* **What to produce**
The first line of the entries is where the copy starts and the line with "smartphone (rose-pink) |" is where it ends; set down each line exactly, both ends included, and drop pictures.

* **Information**
▬▬▬▬▬▬▬▬▬▬

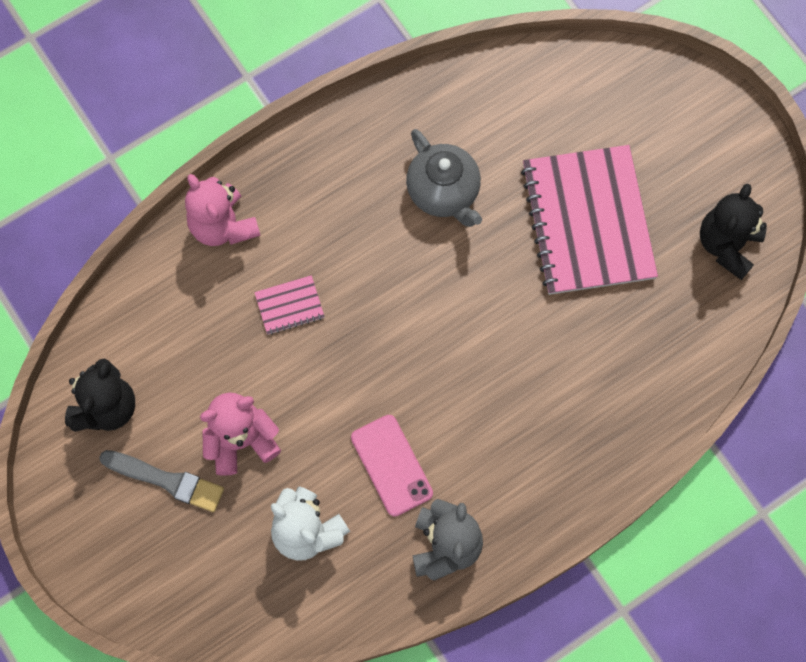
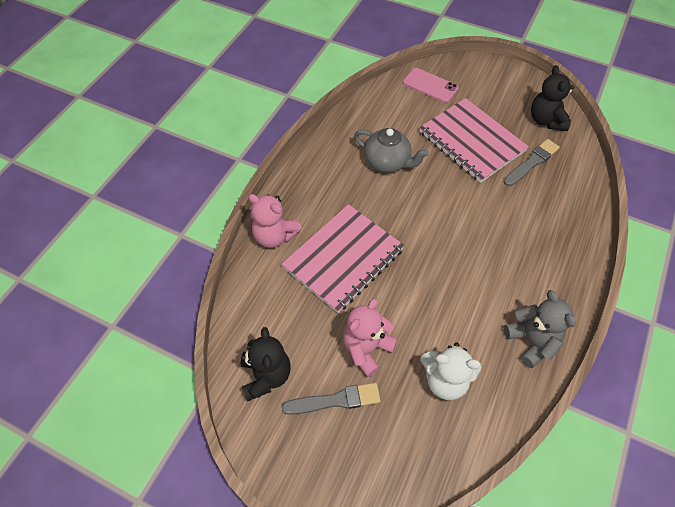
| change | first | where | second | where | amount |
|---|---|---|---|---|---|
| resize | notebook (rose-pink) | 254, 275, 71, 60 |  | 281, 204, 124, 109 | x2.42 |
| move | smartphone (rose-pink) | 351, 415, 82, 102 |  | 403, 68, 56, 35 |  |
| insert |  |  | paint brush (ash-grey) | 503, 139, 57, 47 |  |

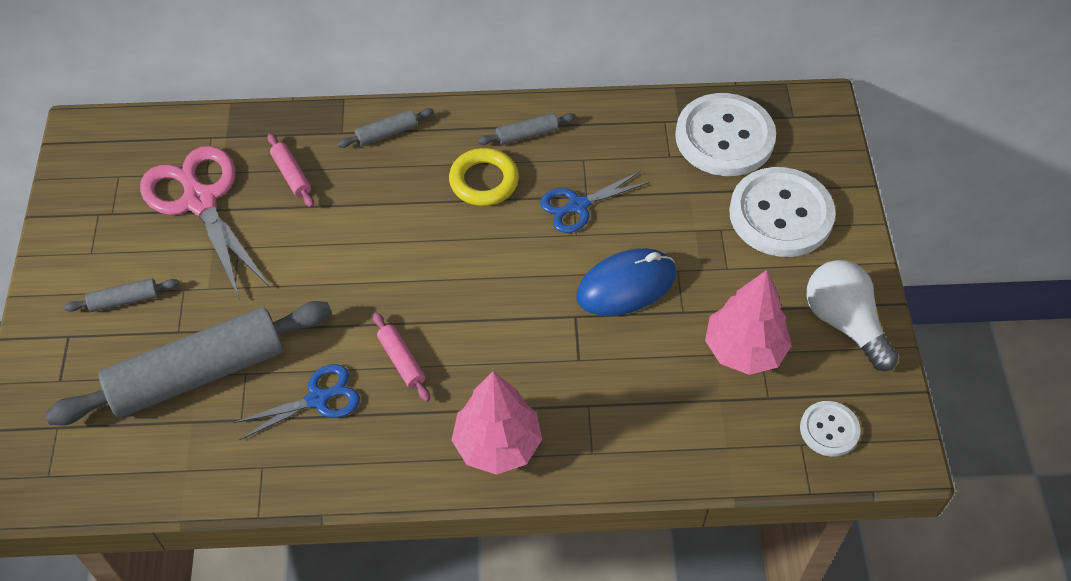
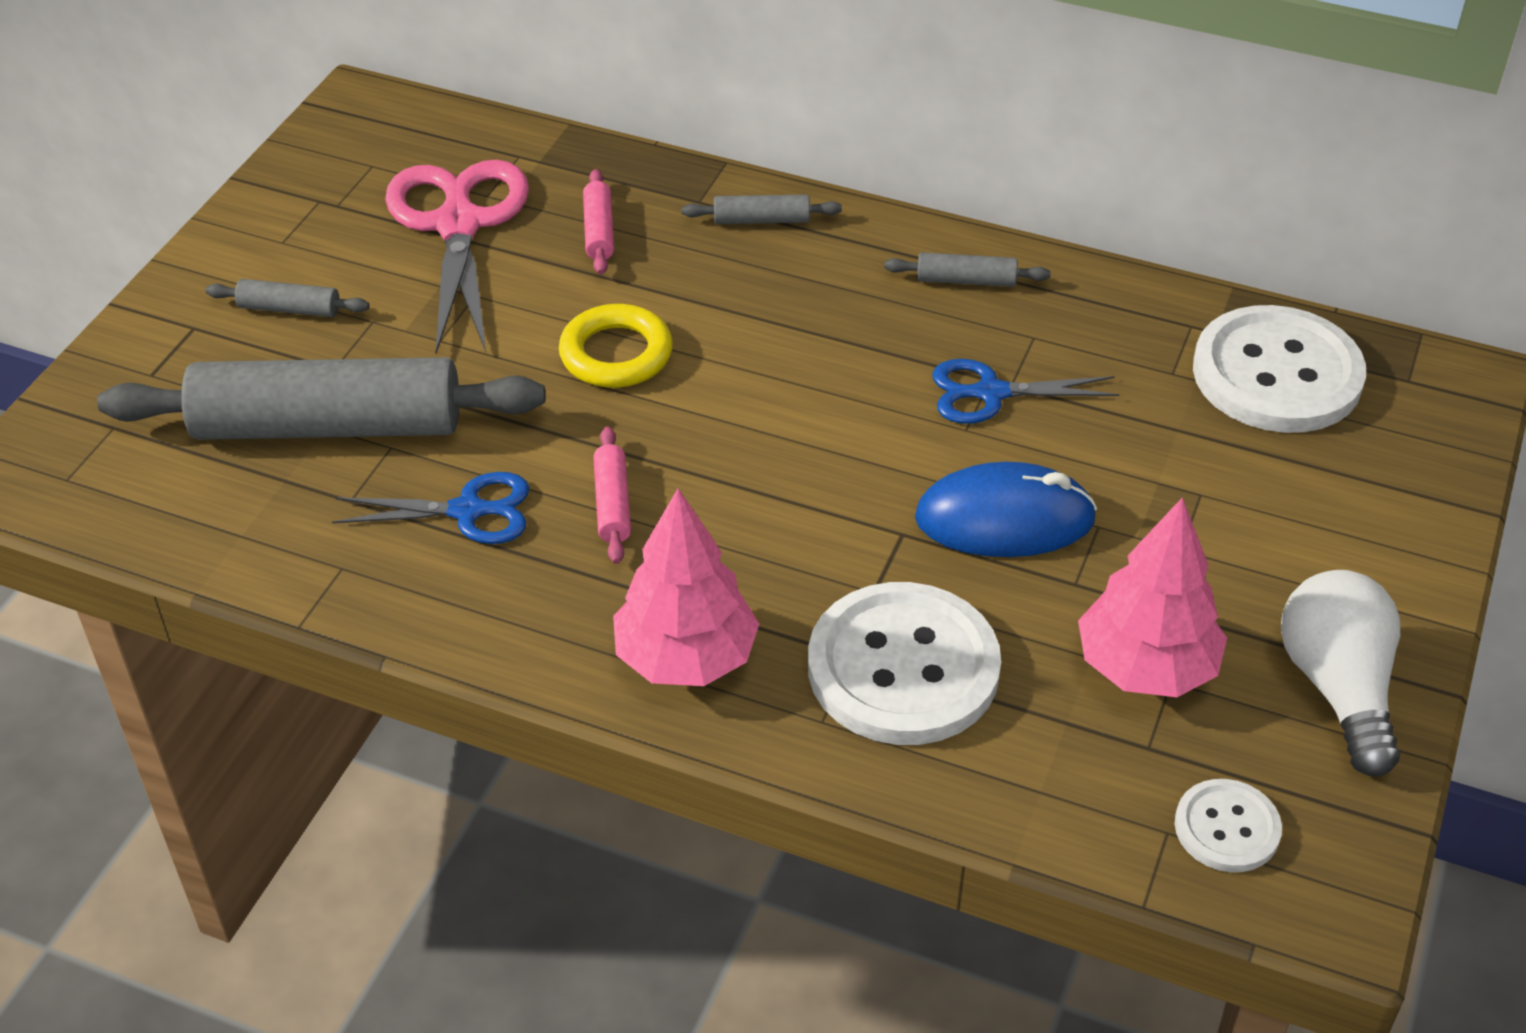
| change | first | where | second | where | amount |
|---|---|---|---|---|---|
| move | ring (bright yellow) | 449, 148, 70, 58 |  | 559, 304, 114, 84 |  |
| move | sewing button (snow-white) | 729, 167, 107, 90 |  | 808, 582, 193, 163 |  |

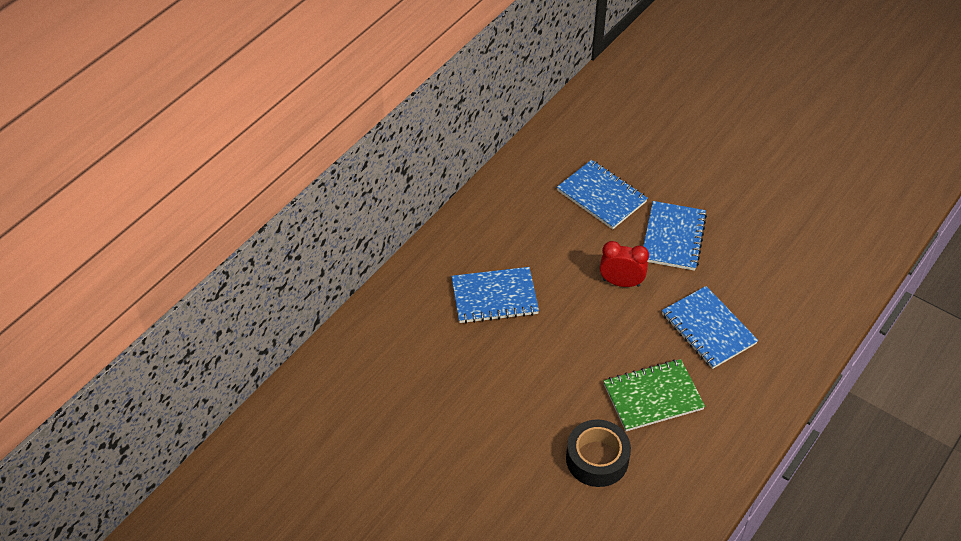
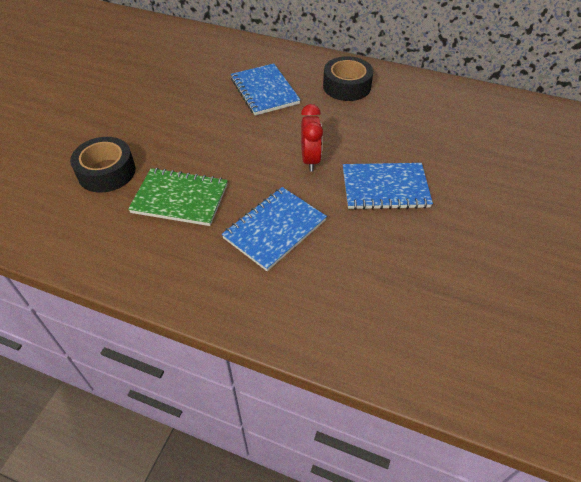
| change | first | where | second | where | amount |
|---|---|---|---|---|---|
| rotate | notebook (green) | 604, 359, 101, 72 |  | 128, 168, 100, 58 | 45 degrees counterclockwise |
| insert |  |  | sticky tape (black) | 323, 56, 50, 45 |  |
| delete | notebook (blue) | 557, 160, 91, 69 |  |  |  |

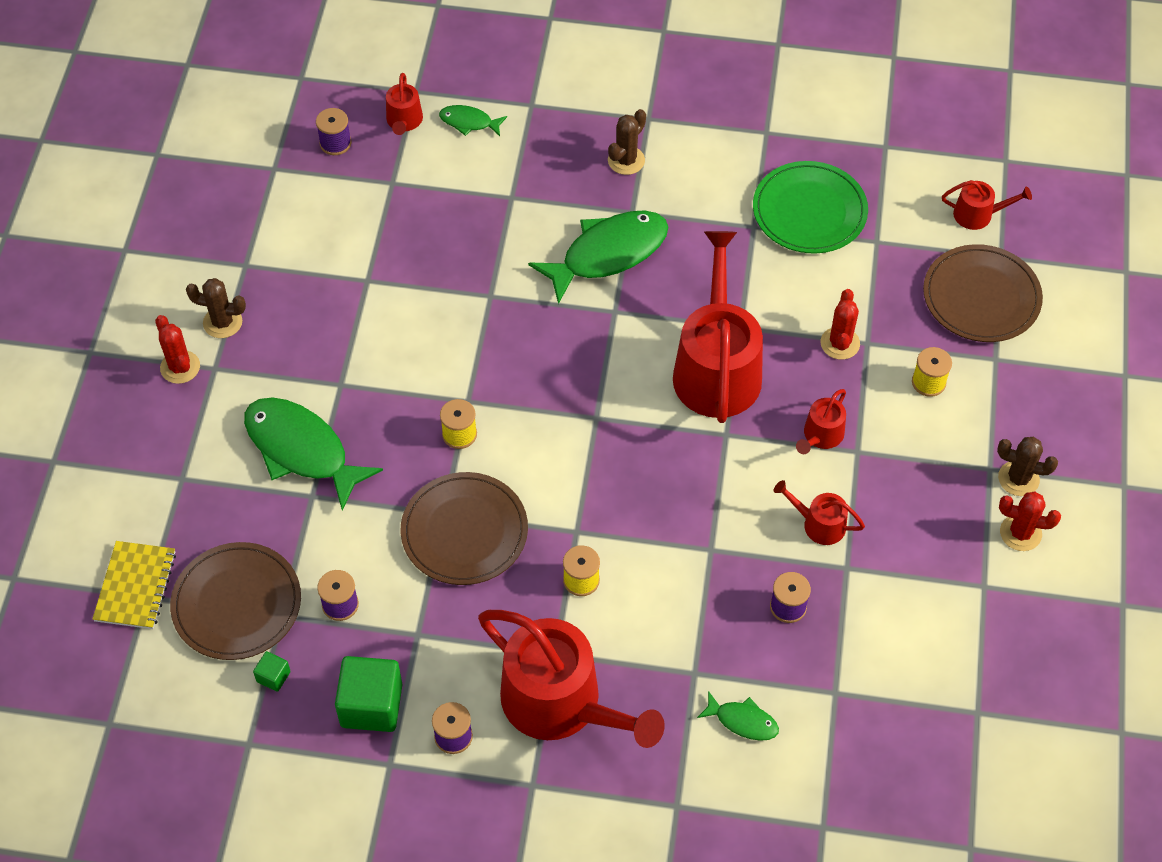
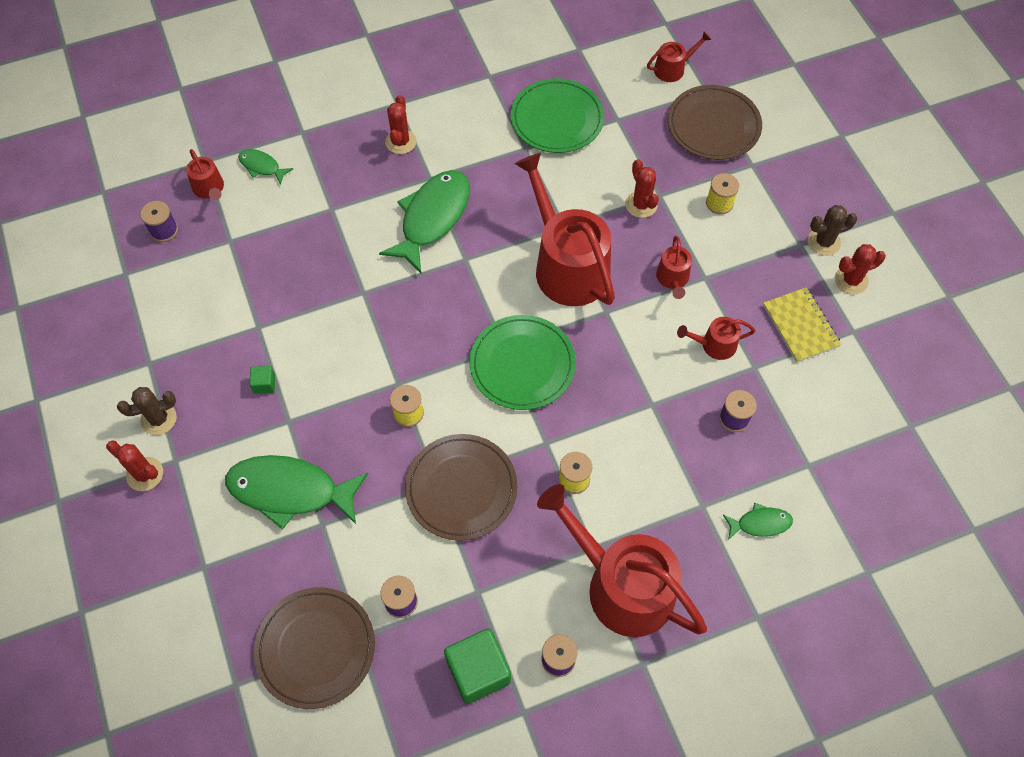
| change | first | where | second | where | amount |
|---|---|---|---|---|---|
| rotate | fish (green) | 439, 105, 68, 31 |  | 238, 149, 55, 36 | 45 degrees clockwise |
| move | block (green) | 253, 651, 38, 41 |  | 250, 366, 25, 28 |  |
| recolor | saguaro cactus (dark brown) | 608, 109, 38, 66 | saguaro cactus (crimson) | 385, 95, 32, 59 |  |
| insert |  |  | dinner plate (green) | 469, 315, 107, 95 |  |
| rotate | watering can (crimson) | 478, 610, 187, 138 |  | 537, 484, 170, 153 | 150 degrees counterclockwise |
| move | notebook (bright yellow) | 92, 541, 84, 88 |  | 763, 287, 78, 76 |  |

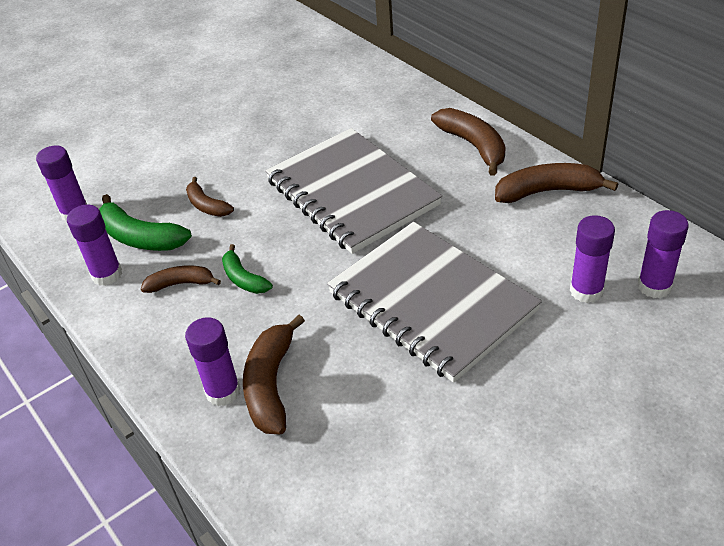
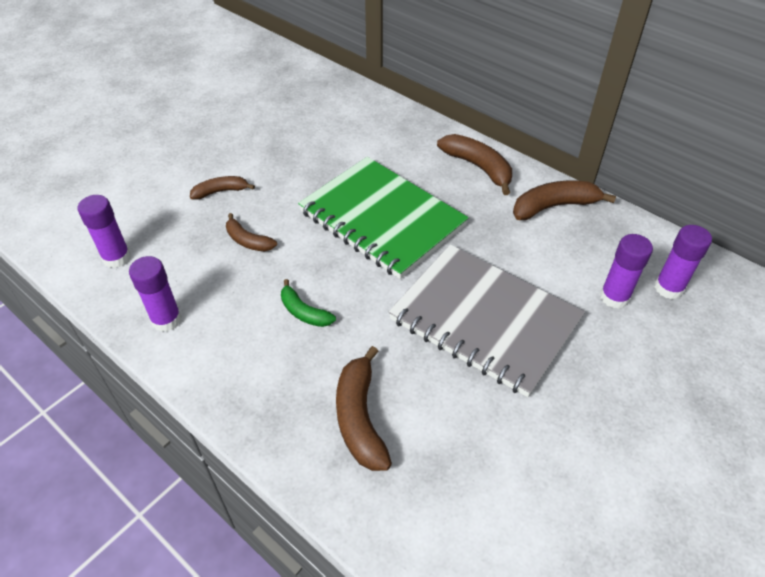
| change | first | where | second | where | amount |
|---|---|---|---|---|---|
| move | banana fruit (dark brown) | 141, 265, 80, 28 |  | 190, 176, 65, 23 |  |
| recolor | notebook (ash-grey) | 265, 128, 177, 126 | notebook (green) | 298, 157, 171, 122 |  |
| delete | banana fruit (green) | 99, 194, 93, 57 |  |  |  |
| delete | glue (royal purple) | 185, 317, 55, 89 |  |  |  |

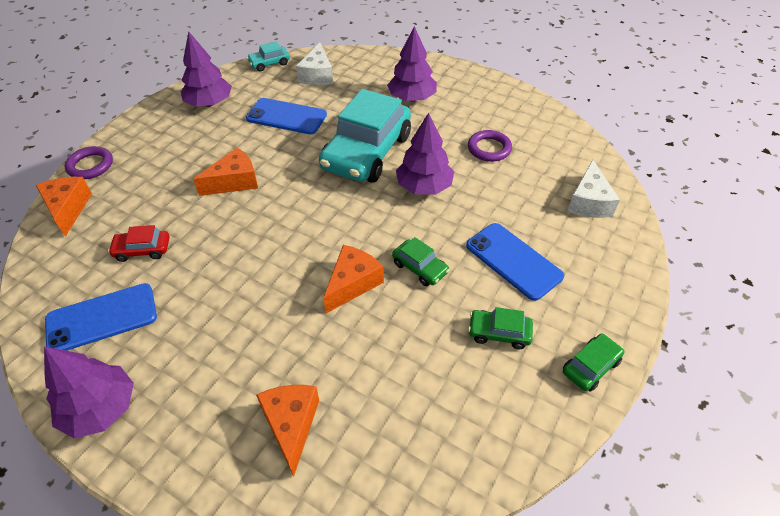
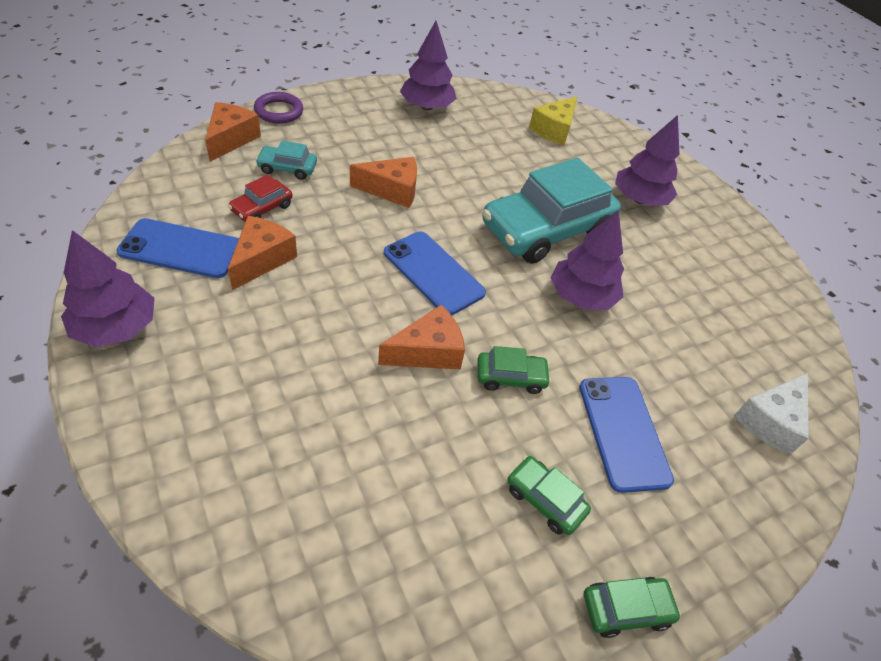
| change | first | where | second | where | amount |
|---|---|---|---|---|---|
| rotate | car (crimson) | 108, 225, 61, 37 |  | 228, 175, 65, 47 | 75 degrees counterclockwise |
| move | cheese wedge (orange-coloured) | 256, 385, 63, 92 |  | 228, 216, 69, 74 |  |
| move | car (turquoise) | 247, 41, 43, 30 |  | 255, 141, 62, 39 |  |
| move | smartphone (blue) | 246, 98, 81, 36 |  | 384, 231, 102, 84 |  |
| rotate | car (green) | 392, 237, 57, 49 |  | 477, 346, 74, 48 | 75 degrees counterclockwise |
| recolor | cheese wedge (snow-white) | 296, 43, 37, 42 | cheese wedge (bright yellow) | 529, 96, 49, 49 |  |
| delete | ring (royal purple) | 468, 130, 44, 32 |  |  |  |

▬▬▬▬▬▬▬▬▬▬

* **Solution to this task**
| change | first | where | second | where | amount |
|---|---|---|---|---|---|
| resize | notebook (rose-pink) | 254, 275, 71, 60 |  | 281, 204, 124, 109 | x2.42 |
| move | smartphone (rose-pink) | 351, 415, 82, 102 |  | 403, 68, 56, 35 |  |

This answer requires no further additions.